• PROBLEM: Each word in the data below should be copied exactly; the images should not.

• RECORDS FOR THE EXERCISE:
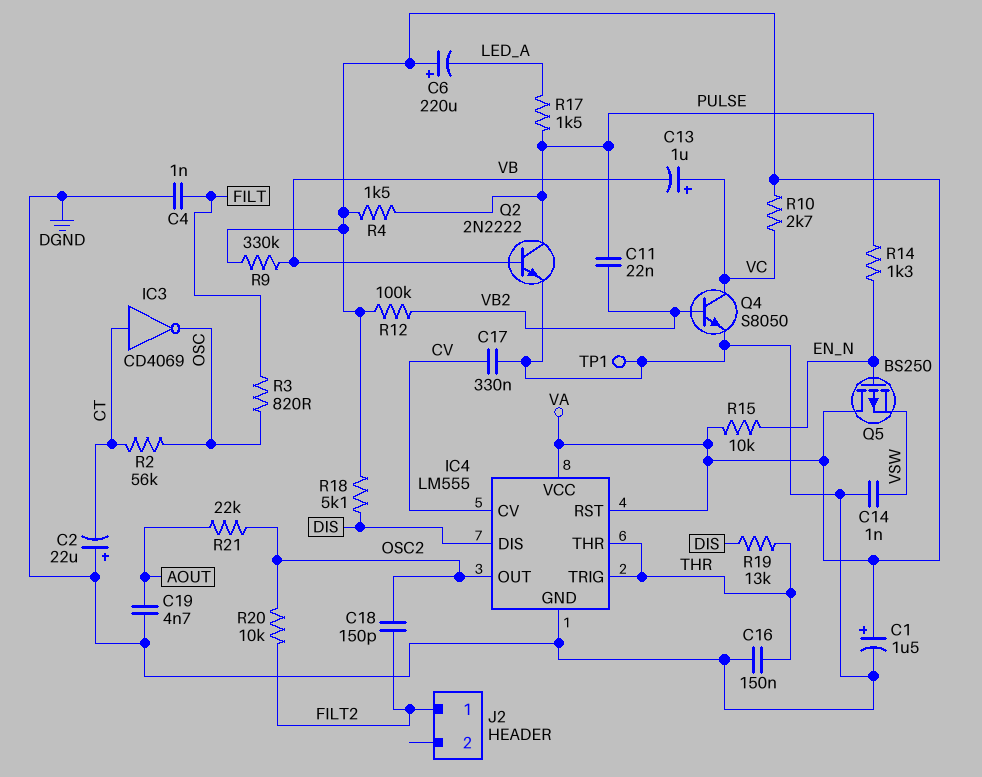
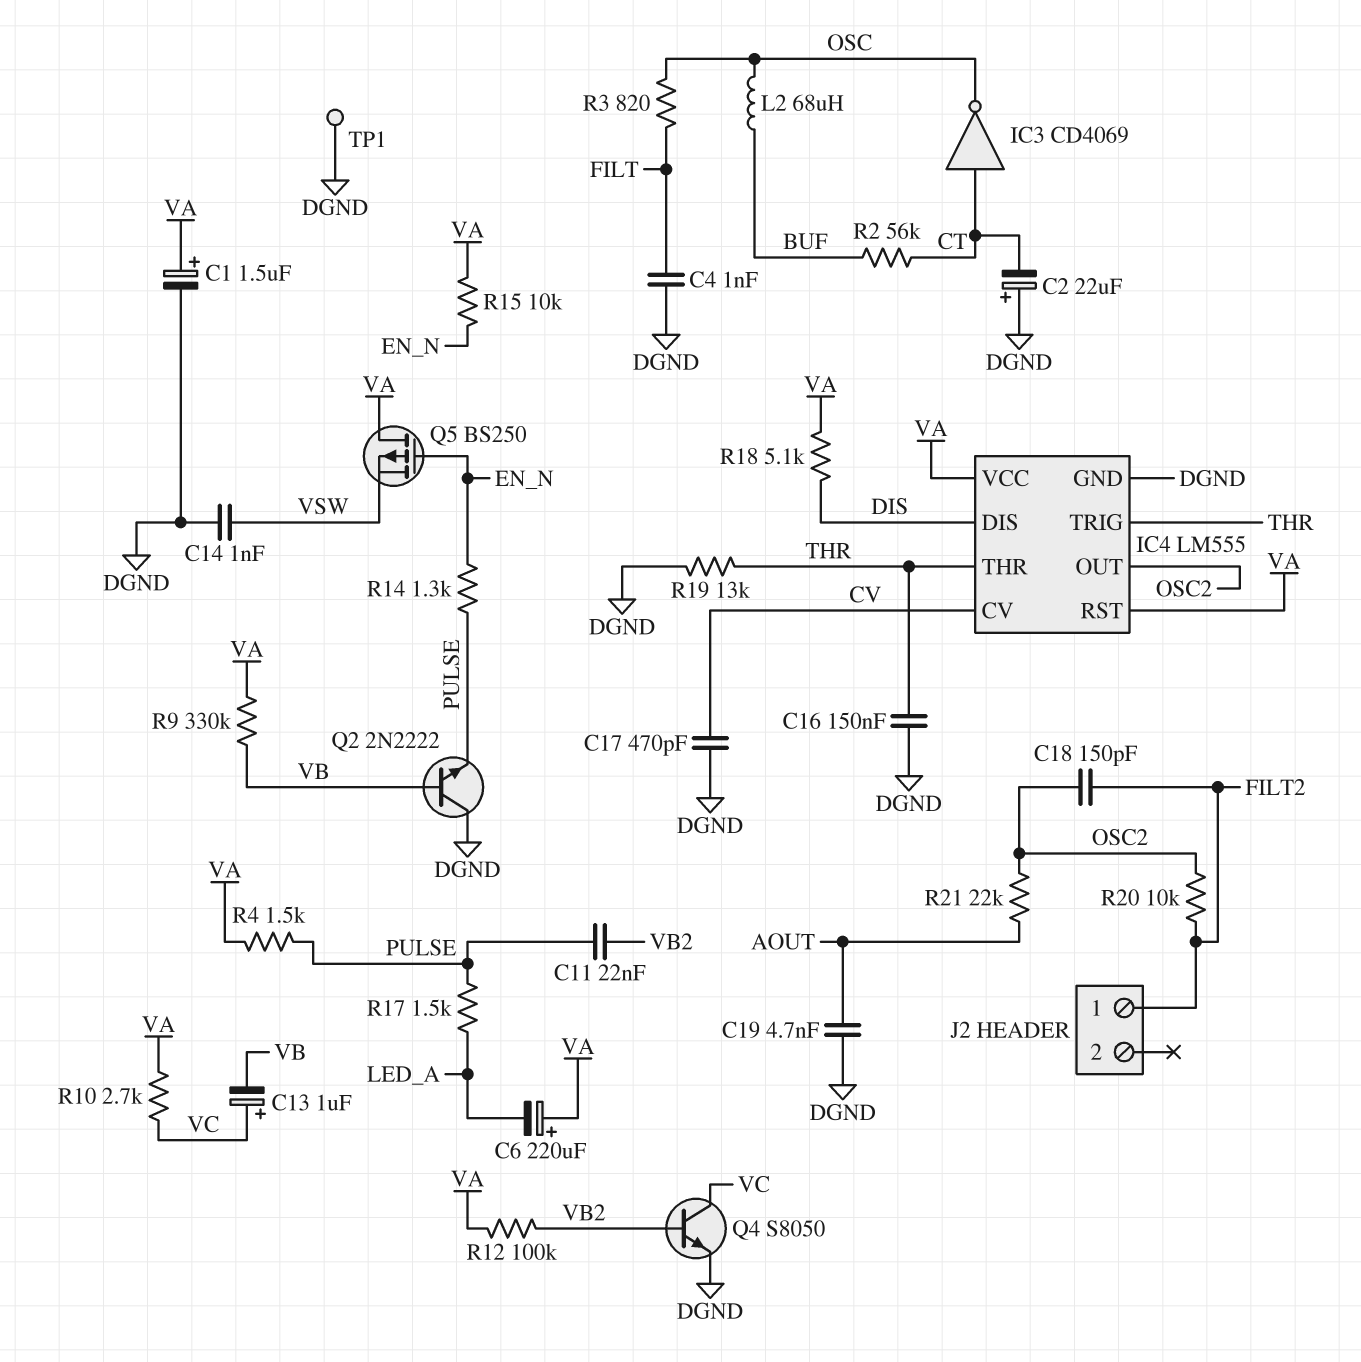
C17: 330nF (CV, DGND) -> 470pF (CV, DGND)
L2: none -> 68uH (BUF, OSC)
Q2: NPN 2N2222 (B VB, C PULSE, E DGND) -> NPN 2N2222 (B VB, C DGND, E PULSE)
R2: 56k (CT, OSC) -> 56k (BUF, CT)
R19: 13k (DIS, THR) -> 13k (DGND, THR)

• YOUR RESPONSE:
C17: 330nF (CV, DGND) -> 470pF (CV, DGND)
L2: none -> 68uH (BUF, OSC)
Q2: NPN 2N2222 (B VB, C PULSE, E DGND) -> NPN 2N2222 (B VB, C DGND, E PULSE)
R2: 56k (CT, OSC) -> 56k (BUF, CT)
R19: 13k (DIS, THR) -> 13k (DGND, THR)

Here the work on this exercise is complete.